DATA FOR REVIEW START
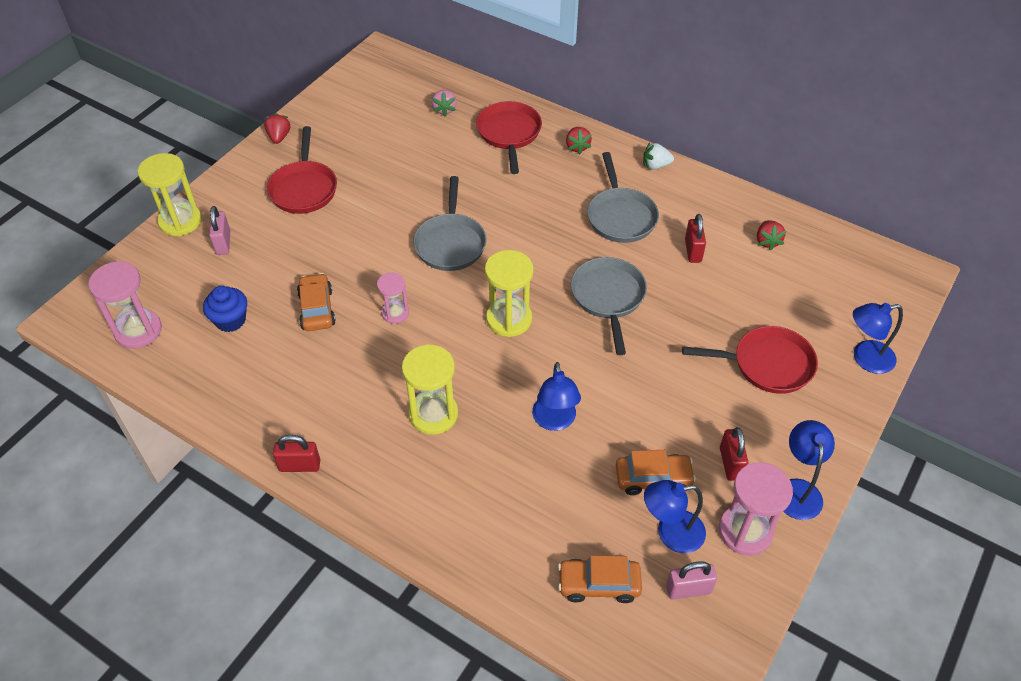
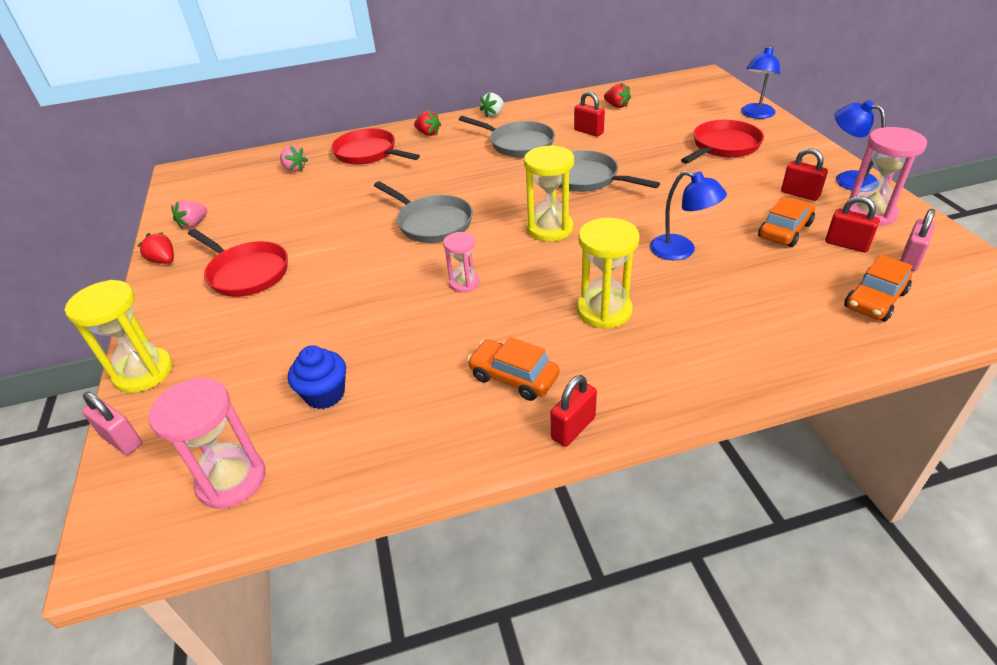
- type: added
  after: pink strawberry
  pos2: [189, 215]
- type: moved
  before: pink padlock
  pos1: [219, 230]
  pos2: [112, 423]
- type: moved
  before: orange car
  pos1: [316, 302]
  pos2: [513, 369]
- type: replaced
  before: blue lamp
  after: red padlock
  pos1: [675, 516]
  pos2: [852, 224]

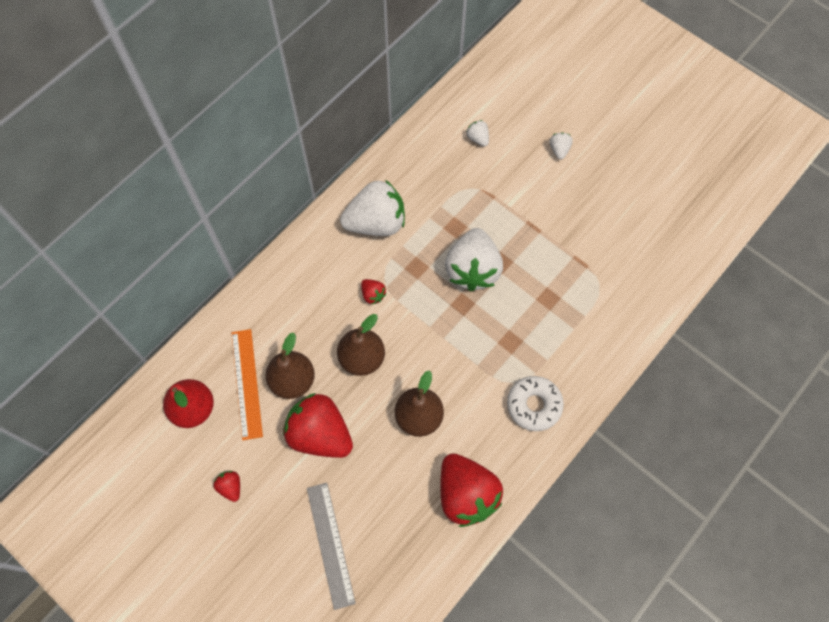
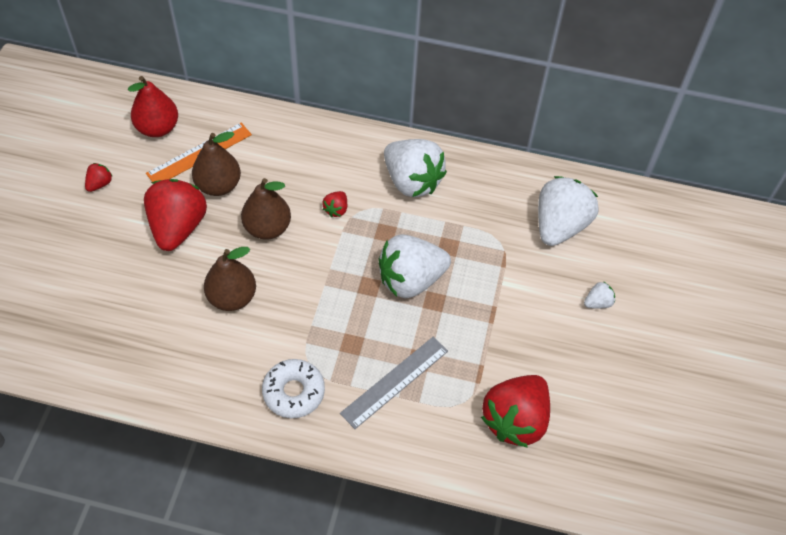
- type: moved
  before: grey ruler
  pos1: [331, 546]
  pos2: [394, 383]
- type: moved
  before: red strawberry
  pos1: [471, 490]
  pos2: [515, 411]
- type: resized
  before: white strawberry
  pos1: [477, 133]
  pos2: [568, 211]
  scale: 2.34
DATA FOR REVIEW END
TO DO – The copy you output must match the entries above exactly, except that it has no pictures.

REPLY TO THE TASK –
- type: added
  after: pink strawberry
  pos2: [189, 215]
- type: moved
  before: pink padlock
  pos1: [219, 230]
  pos2: [112, 423]
- type: moved
  before: orange car
  pos1: [316, 302]
  pos2: [513, 369]
- type: replaced
  before: blue lamp
  after: red padlock
  pos1: [675, 516]
  pos2: [852, 224]

- type: moved
  before: grey ruler
  pos1: [331, 546]
  pos2: [394, 383]
- type: moved
  before: red strawberry
  pos1: [471, 490]
  pos2: [515, 411]
- type: resized
  before: white strawberry
  pos1: [477, 133]
  pos2: [568, 211]
  scale: 2.34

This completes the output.